### DATA LINES
______________________________

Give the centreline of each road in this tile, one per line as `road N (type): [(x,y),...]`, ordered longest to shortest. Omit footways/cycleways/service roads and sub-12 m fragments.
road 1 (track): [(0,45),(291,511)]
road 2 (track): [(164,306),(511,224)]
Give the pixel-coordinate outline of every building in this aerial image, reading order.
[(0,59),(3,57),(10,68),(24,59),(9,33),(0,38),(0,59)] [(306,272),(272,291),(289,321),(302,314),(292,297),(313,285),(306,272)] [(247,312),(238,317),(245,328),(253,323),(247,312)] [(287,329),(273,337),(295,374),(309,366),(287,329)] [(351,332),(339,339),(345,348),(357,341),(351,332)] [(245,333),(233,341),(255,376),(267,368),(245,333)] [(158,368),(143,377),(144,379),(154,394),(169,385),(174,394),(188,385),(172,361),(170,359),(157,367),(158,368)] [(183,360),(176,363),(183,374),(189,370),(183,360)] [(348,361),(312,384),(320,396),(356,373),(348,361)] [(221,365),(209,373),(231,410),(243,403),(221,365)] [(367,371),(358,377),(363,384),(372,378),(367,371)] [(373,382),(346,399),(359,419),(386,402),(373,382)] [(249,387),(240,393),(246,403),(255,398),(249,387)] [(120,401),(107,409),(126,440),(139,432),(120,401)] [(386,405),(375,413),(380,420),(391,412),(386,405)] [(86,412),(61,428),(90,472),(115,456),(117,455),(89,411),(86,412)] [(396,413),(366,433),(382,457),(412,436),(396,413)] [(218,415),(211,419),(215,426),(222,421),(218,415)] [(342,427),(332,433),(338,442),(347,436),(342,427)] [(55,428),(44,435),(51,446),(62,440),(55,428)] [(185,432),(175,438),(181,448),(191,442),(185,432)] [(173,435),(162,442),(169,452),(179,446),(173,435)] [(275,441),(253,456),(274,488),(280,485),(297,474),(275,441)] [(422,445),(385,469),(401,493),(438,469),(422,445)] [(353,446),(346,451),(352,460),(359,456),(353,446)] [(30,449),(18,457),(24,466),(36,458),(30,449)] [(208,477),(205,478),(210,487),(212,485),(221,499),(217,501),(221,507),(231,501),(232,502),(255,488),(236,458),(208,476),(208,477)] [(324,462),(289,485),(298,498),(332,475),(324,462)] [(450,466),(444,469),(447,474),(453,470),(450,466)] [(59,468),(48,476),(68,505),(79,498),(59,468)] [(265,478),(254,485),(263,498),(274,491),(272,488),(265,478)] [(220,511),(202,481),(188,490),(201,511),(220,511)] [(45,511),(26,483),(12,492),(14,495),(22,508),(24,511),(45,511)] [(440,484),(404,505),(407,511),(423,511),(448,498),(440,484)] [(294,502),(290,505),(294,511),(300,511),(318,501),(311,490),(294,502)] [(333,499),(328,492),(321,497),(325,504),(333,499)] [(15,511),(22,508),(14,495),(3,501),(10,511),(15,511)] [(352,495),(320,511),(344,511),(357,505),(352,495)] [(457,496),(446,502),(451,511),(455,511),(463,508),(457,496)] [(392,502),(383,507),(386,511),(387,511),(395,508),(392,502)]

______________________________

### TASK DETAILS
Reproduce the records line for line, without any changes.

### EXERCISE RESPONSE
Give the centreline of each road in this tile, one per line as `road N (type): [(x,y),...]`, ordered longest to shortest. Omit footways/cycleways/service roads and sub-12 m fragments.
road 1 (track): [(0,45),(291,511)]
road 2 (track): [(164,306),(511,224)]
Give the pixel-coordinate outline of every building in this aerial image, reading order.
[(0,59),(3,57),(10,68),(24,59),(9,33),(0,38),(0,59)] [(306,272),(272,291),(289,321),(302,314),(292,297),(313,285),(306,272)] [(247,312),(238,317),(245,328),(253,323),(247,312)] [(287,329),(273,337),(295,374),(309,366),(287,329)] [(351,332),(339,339),(345,348),(357,341),(351,332)] [(245,333),(233,341),(255,376),(267,368),(245,333)] [(158,368),(143,377),(144,379),(154,394),(169,385),(174,394),(188,385),(172,361),(170,359),(157,367),(158,368)] [(183,360),(176,363),(183,374),(189,370),(183,360)] [(348,361),(312,384),(320,396),(356,373),(348,361)] [(221,365),(209,373),(231,410),(243,403),(221,365)] [(367,371),(358,377),(363,384),(372,378),(367,371)] [(373,382),(346,399),(359,419),(386,402),(373,382)] [(249,387),(240,393),(246,403),(255,398),(249,387)] [(120,401),(107,409),(126,440),(139,432),(120,401)] [(386,405),(375,413),(380,420),(391,412),(386,405)] [(86,412),(61,428),(90,472),(115,456),(117,455),(89,411),(86,412)] [(396,413),(366,433),(382,457),(412,436),(396,413)] [(218,415),(211,419),(215,426),(222,421),(218,415)] [(342,427),(332,433),(338,442),(347,436),(342,427)] [(55,428),(44,435),(51,446),(62,440),(55,428)] [(185,432),(175,438),(181,448),(191,442),(185,432)] [(173,435),(162,442),(169,452),(179,446),(173,435)] [(275,441),(253,456),(274,488),(280,485),(297,474),(275,441)] [(422,445),(385,469),(401,493),(438,469),(422,445)] [(353,446),(346,451),(352,460),(359,456),(353,446)] [(30,449),(18,457),(24,466),(36,458),(30,449)] [(208,477),(205,478),(210,487),(212,485),(221,499),(217,501),(221,507),(231,501),(232,502),(255,488),(236,458),(208,476),(208,477)] [(324,462),(289,485),(298,498),(332,475),(324,462)] [(450,466),(444,469),(447,474),(453,470),(450,466)] [(59,468),(48,476),(68,505),(79,498),(59,468)] [(265,478),(254,485),(263,498),(274,491),(272,488),(265,478)] [(220,511),(202,481),(188,490),(201,511),(220,511)] [(45,511),(26,483),(12,492),(14,495),(22,508),(24,511),(45,511)] [(440,484),(404,505),(407,511),(423,511),(448,498),(440,484)] [(294,502),(290,505),(294,511),(300,511),(318,501),(311,490),(294,502)] [(333,499),(328,492),(321,497),(325,504),(333,499)] [(15,511),(22,508),(14,495),(3,501),(10,511),(15,511)] [(352,495),(320,511),(344,511),(357,505),(352,495)] [(457,496),(446,502),(451,511),(455,511),(463,508),(457,496)] [(392,502),(383,507),(386,511),(387,511),(395,508),(392,502)]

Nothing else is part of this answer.